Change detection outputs
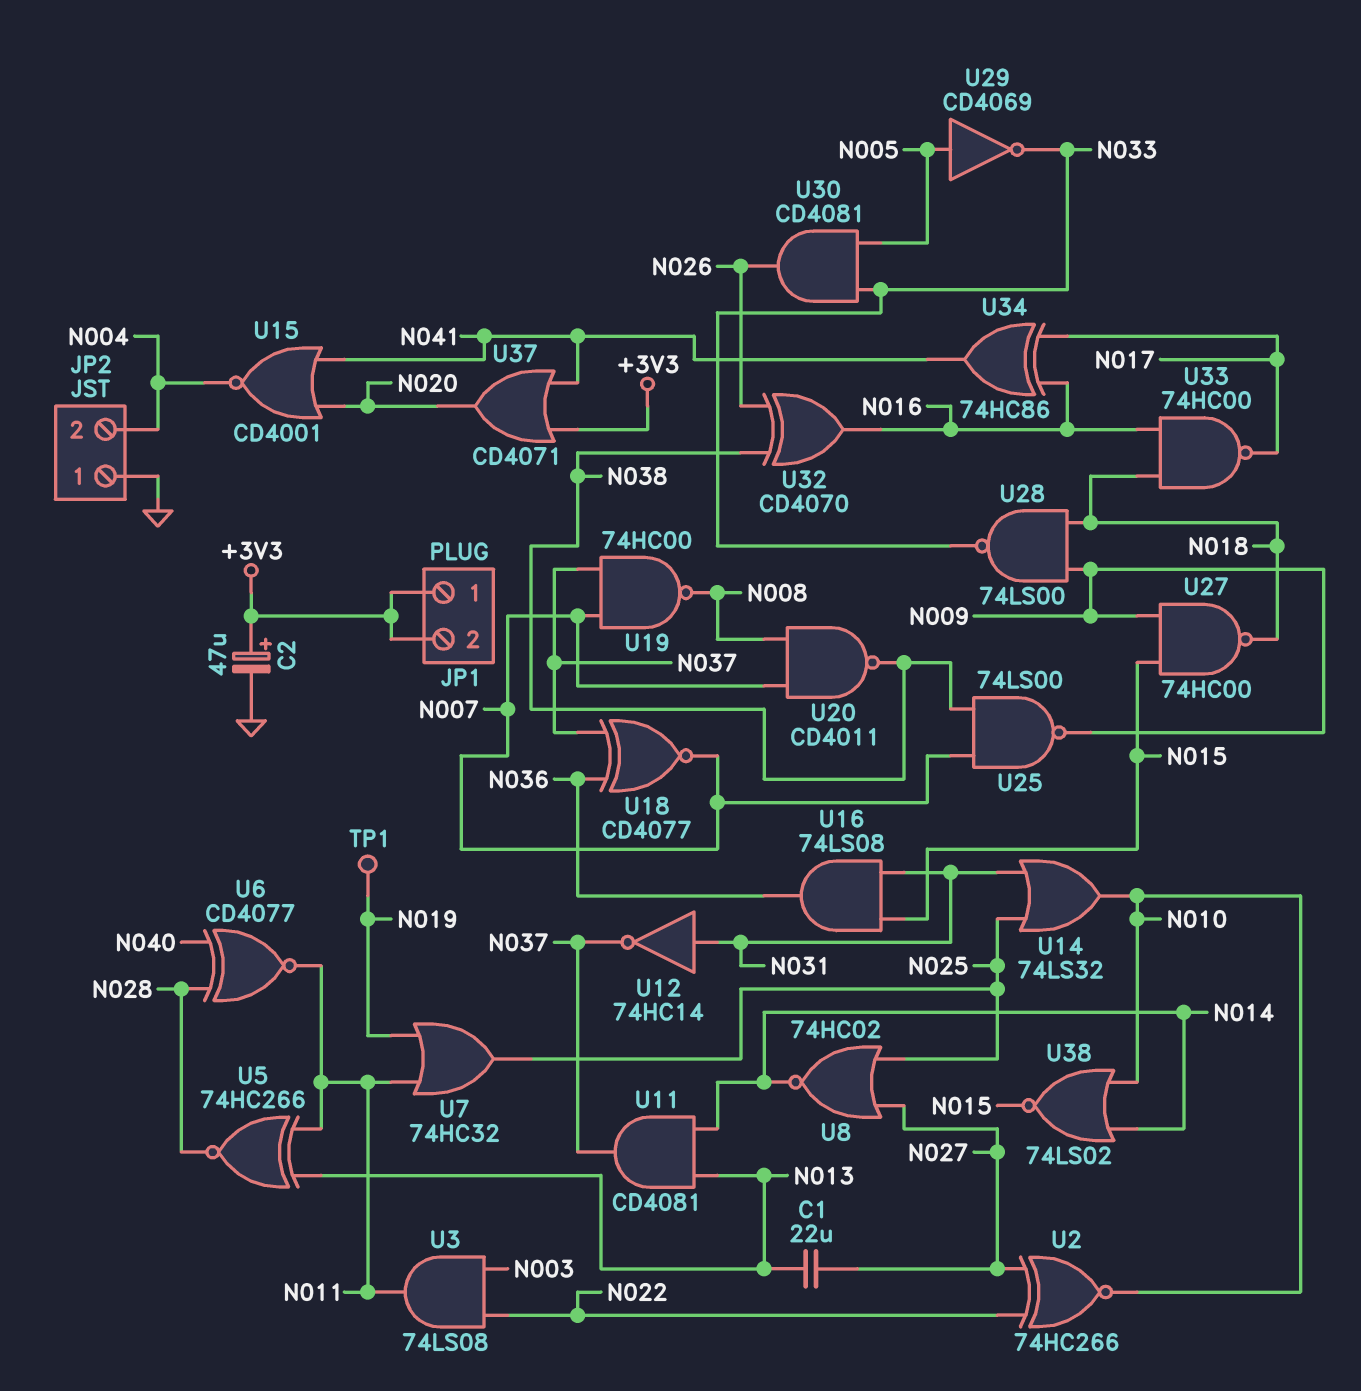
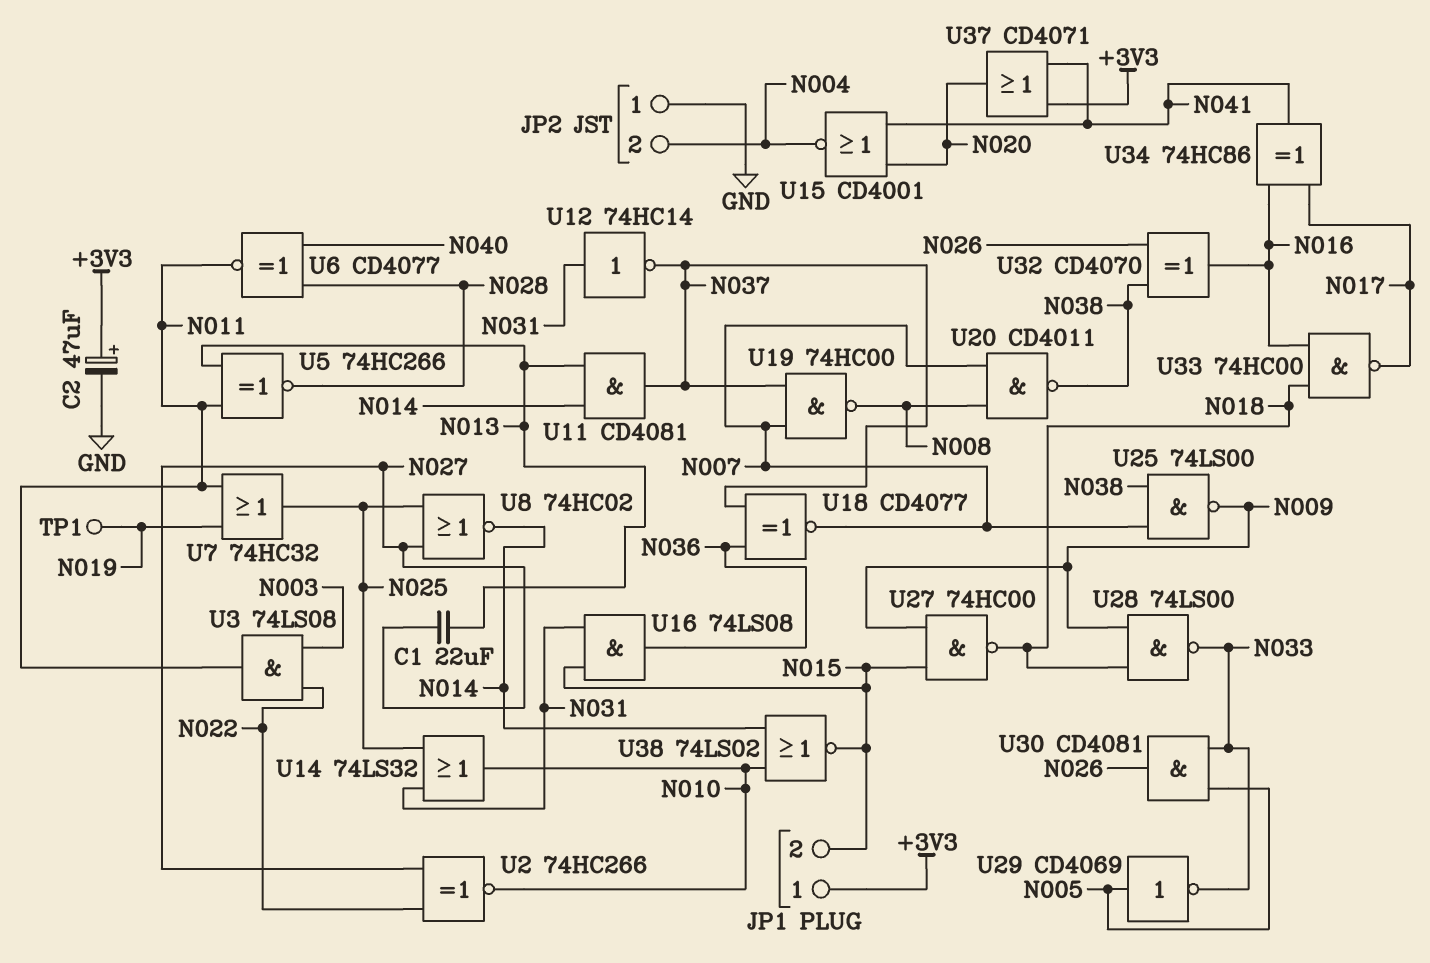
JP1 pin 2: +3V3 -> N015

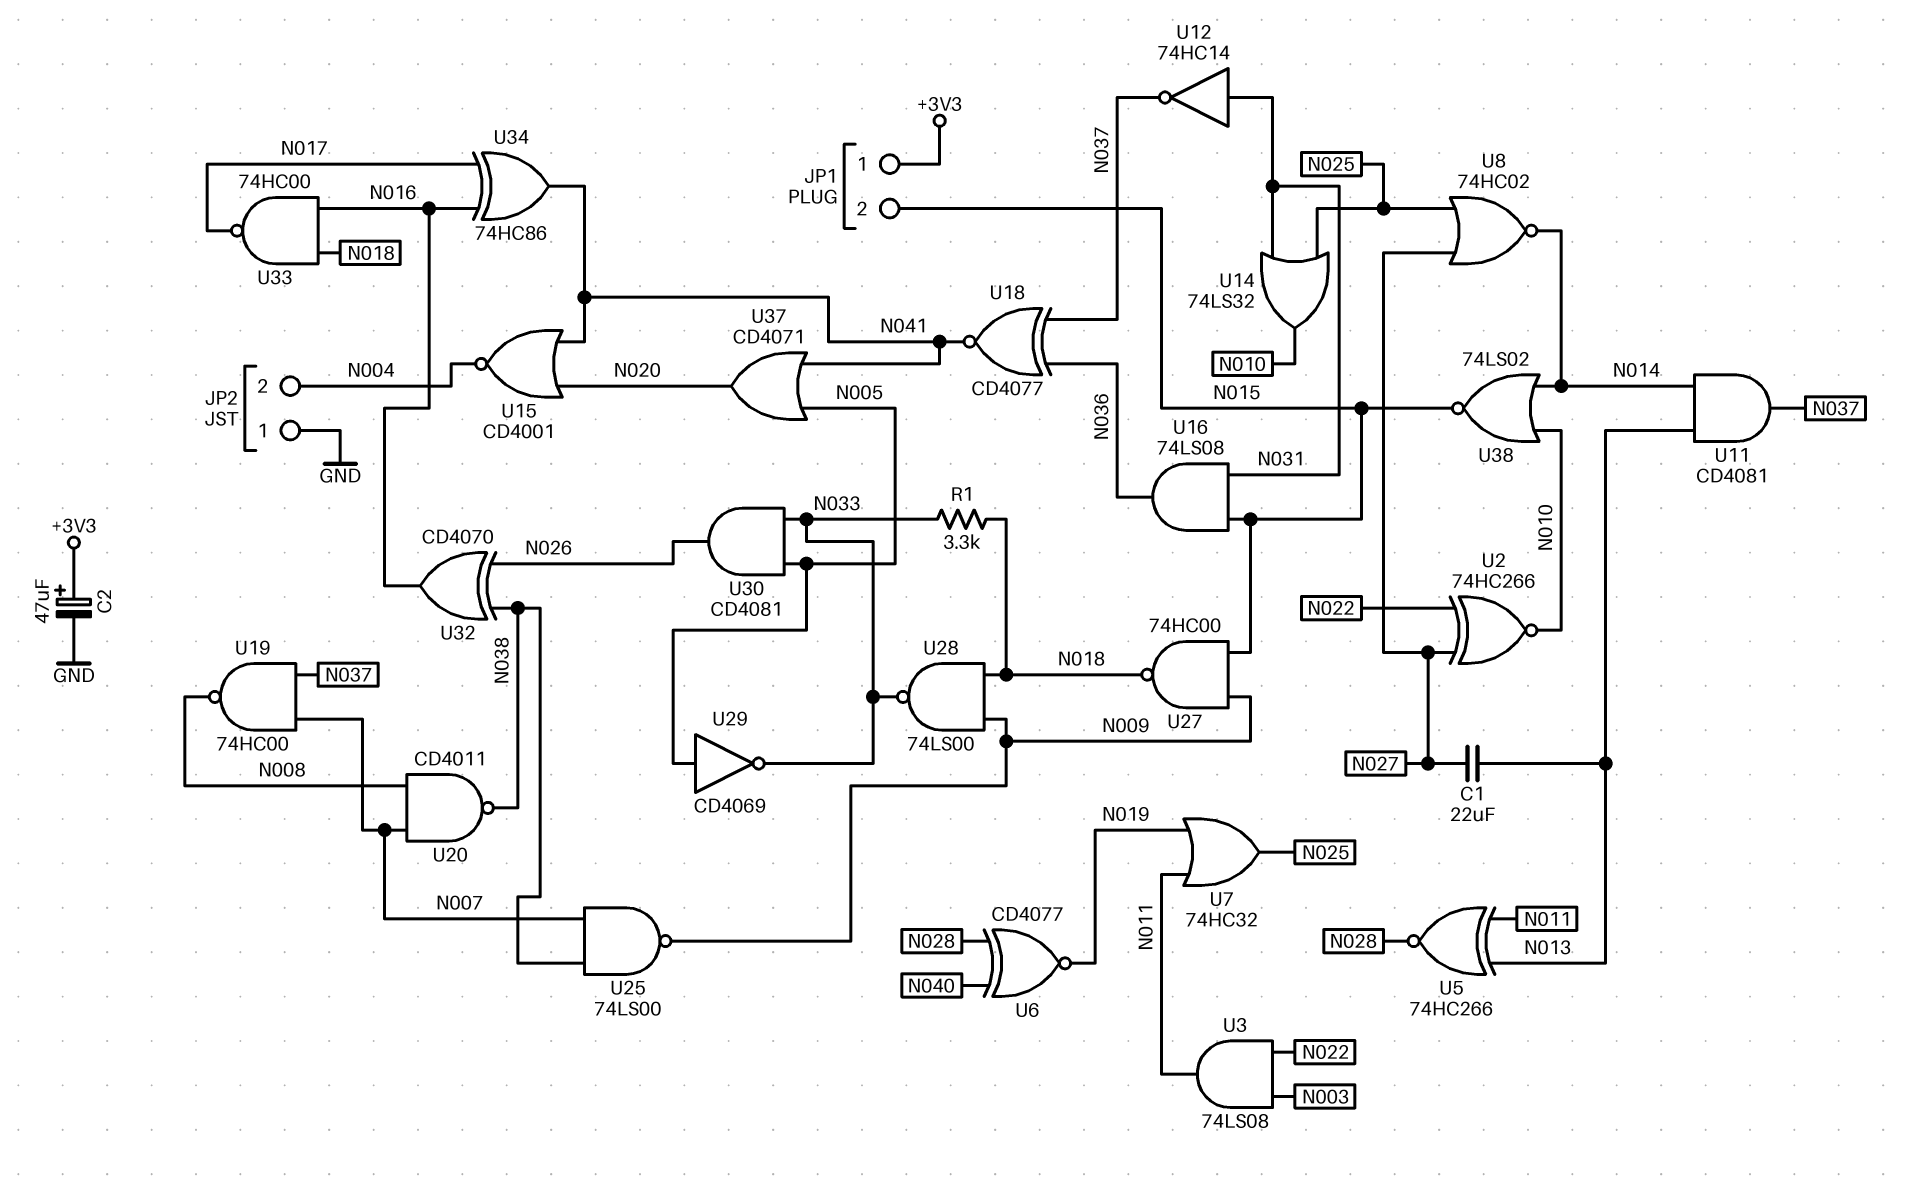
R1: none -> 3.3k (N018, N033)
TP1: test point (N019) -> none
U6: XNOR CD4077 (in N028, in N040, out N011) -> XNOR CD4077 (in N028, in N040, out N019)
U18: XNOR CD4077 (in N036, in N037, out N007) -> XNOR CD4077 (in N036, in N037, out N041)
U37: OR CD4071 (in +3V3, in N041, out N020) -> OR CD4071 (in N005, in N041, out N020)

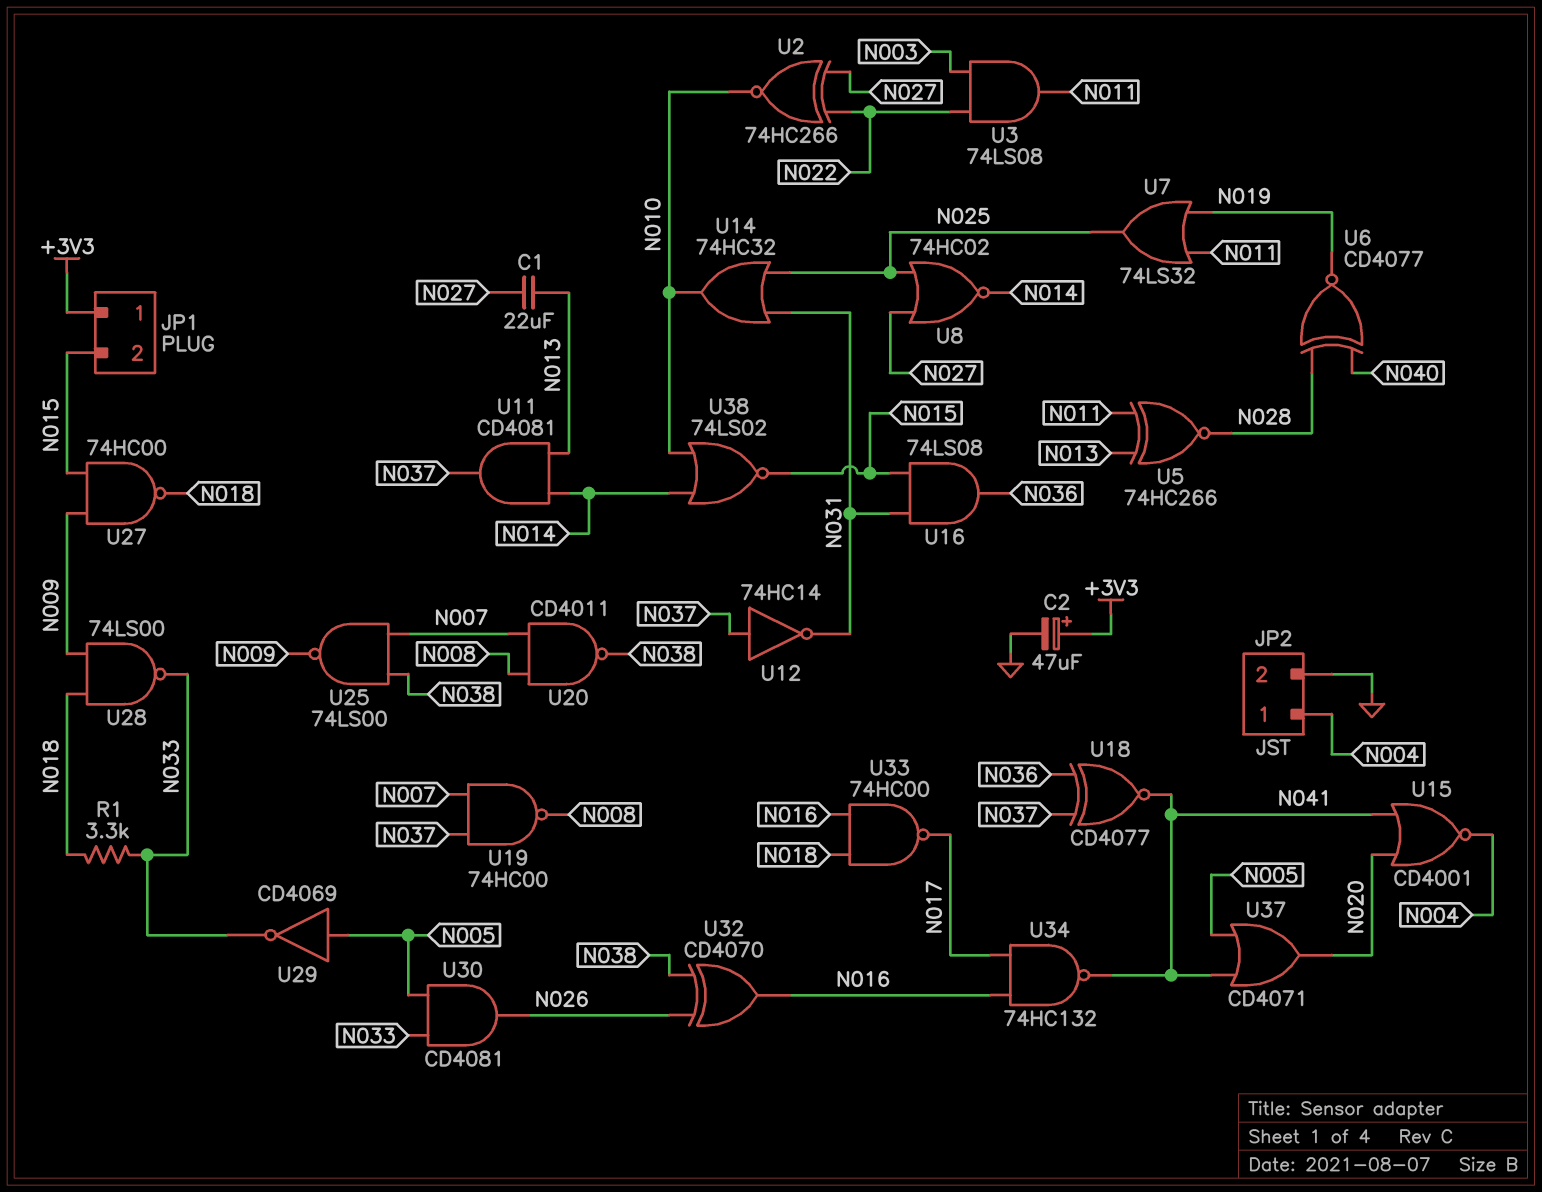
JP2 pin 1: GND -> N004
JP2 pin 2: N004 -> GND
U7: OR 74HC32 (in N011, in N019, out N025) -> OR 74LS32 (in N011, in N019, out N025)
U12: NOT 74HC14 (in N031, out N037) -> NOT 74HC14 (in N037, out N031)
U14: OR 74LS32 (in N025, in N031, out N010) -> OR 74HC32 (in N025, in N031, out N010)
U34: XOR 74HC86 (in N016, in N017, out N041) -> NAND 74HC132 (in N016, in N017, out N041)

Prompt
What is wanted is an exact copy of the lines from the line with "U37: OR CD4071" through the end of the records, both ends included, pictures excluded.

Solved problem
U37: OR CD4071 (in +3V3, in N041, out N020) -> OR CD4071 (in N005, in N041, out N020)

JP2 pin 1: GND -> N004
JP2 pin 2: N004 -> GND
U7: OR 74HC32 (in N011, in N019, out N025) -> OR 74LS32 (in N011, in N019, out N025)
U12: NOT 74HC14 (in N031, out N037) -> NOT 74HC14 (in N037, out N031)
U14: OR 74LS32 (in N025, in N031, out N010) -> OR 74HC32 (in N025, in N031, out N010)
U34: XOR 74HC86 (in N016, in N017, out N041) -> NAND 74HC132 (in N016, in N017, out N041)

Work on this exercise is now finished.